### Task objective
Of the material below, the lines to be retyped are those from the line containing "none -> green banana [194,223,266,282]" through the line containing "pink button [329,150,366,180]", inclusive; reproduce them exactly.

### Excerpted data
________

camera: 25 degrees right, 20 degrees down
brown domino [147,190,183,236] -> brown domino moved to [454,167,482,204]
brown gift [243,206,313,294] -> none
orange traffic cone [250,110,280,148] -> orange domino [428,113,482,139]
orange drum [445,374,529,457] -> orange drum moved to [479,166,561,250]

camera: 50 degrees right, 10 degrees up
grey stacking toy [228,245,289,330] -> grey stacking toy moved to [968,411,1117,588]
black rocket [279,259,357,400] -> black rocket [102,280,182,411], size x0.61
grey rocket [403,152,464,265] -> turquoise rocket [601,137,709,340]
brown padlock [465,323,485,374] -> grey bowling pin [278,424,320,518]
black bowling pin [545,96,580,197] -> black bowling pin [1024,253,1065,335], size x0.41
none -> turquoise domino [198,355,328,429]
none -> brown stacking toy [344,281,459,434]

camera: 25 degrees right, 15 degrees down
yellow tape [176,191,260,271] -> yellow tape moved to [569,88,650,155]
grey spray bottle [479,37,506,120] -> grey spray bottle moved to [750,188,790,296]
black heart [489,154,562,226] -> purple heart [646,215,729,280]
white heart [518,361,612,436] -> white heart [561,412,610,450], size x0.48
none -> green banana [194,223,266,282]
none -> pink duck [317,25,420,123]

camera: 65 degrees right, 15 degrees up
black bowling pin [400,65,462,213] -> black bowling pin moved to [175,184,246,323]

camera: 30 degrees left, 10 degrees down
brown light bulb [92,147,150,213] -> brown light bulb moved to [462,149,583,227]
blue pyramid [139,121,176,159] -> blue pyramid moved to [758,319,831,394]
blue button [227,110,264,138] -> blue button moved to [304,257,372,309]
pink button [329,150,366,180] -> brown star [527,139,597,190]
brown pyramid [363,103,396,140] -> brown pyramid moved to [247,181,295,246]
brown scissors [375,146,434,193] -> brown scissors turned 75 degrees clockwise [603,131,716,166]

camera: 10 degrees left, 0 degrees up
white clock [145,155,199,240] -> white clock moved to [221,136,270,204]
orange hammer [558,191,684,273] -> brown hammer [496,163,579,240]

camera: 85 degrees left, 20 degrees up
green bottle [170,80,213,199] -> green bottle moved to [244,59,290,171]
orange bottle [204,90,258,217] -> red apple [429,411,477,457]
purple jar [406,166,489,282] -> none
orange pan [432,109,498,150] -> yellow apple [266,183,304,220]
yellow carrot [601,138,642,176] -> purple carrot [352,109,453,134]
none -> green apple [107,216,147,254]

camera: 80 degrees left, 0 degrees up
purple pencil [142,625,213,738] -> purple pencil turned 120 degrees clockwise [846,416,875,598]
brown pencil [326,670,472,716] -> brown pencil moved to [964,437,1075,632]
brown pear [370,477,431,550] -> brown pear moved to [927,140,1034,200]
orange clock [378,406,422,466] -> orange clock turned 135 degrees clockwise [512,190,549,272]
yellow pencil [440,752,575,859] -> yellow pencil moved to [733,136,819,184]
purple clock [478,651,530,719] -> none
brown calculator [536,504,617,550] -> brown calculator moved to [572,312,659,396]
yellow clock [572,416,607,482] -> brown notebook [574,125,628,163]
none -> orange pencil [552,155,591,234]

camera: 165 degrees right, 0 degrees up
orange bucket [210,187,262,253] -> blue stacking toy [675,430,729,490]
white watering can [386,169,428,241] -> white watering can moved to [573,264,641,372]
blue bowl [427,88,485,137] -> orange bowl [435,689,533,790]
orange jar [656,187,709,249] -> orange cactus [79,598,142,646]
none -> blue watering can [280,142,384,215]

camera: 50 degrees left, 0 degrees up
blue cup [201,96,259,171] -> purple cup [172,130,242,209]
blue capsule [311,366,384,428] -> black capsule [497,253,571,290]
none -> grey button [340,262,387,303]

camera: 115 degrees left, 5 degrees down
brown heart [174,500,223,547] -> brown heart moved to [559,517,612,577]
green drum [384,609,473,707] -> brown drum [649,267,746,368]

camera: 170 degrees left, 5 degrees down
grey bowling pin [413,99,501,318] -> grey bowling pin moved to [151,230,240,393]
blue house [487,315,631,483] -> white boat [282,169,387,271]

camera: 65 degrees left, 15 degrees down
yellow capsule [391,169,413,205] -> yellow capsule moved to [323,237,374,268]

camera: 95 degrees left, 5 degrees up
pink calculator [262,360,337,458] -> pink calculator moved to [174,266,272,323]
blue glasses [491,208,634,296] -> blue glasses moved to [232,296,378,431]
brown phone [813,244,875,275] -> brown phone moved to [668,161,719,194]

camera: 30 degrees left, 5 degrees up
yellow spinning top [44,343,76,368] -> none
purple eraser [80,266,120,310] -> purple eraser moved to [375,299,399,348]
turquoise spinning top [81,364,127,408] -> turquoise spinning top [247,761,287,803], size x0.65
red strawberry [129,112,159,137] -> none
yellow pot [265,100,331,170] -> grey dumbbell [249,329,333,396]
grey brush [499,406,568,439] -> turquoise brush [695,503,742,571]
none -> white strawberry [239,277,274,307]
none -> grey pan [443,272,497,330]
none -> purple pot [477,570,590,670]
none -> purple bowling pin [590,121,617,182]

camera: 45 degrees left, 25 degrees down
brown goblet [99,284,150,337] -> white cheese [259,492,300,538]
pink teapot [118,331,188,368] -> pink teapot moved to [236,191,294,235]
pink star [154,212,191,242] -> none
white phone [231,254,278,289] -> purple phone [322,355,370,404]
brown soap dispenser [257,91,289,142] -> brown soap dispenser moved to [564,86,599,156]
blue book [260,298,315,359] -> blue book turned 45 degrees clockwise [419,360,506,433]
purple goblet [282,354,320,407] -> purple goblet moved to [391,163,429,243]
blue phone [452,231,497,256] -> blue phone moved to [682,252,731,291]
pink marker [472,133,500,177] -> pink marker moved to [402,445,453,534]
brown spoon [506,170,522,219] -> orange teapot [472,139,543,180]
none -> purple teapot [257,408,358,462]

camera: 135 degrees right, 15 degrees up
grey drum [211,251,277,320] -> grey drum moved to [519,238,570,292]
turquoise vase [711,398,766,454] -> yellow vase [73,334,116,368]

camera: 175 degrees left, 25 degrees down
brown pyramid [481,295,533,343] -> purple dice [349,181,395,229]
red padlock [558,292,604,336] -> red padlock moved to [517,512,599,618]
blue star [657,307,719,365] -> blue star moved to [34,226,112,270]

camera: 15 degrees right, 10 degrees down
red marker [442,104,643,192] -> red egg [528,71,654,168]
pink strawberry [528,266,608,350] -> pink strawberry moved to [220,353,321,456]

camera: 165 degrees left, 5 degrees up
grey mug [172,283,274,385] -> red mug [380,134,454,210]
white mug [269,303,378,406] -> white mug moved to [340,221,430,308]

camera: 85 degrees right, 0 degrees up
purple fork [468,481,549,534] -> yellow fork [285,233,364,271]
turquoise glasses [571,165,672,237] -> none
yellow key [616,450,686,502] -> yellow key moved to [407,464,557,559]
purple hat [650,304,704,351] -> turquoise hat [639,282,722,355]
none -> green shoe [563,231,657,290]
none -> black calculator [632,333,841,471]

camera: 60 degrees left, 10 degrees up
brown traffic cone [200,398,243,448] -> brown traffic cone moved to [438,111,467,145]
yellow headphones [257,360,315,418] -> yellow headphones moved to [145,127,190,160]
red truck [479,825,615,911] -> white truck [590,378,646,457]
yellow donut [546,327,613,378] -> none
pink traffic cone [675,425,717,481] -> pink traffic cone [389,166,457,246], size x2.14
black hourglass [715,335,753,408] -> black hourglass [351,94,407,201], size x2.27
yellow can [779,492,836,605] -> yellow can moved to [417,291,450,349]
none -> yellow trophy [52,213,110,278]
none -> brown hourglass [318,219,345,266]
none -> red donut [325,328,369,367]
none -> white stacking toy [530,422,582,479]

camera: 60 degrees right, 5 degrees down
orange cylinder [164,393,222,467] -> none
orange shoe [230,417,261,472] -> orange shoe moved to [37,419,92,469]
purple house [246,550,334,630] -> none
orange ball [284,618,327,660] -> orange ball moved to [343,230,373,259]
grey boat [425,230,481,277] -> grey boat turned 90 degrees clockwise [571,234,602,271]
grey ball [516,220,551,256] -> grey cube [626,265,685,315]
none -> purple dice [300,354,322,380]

________

### Output below
none -> green banana [194,223,266,282]
none -> pink duck [317,25,420,123]

camera: 65 degrees right, 15 degrees up
black bowling pin [400,65,462,213] -> black bowling pin moved to [175,184,246,323]

camera: 30 degrees left, 10 degrees down
brown light bulb [92,147,150,213] -> brown light bulb moved to [462,149,583,227]
blue pyramid [139,121,176,159] -> blue pyramid moved to [758,319,831,394]
blue button [227,110,264,138] -> blue button moved to [304,257,372,309]
pink button [329,150,366,180] -> brown star [527,139,597,190]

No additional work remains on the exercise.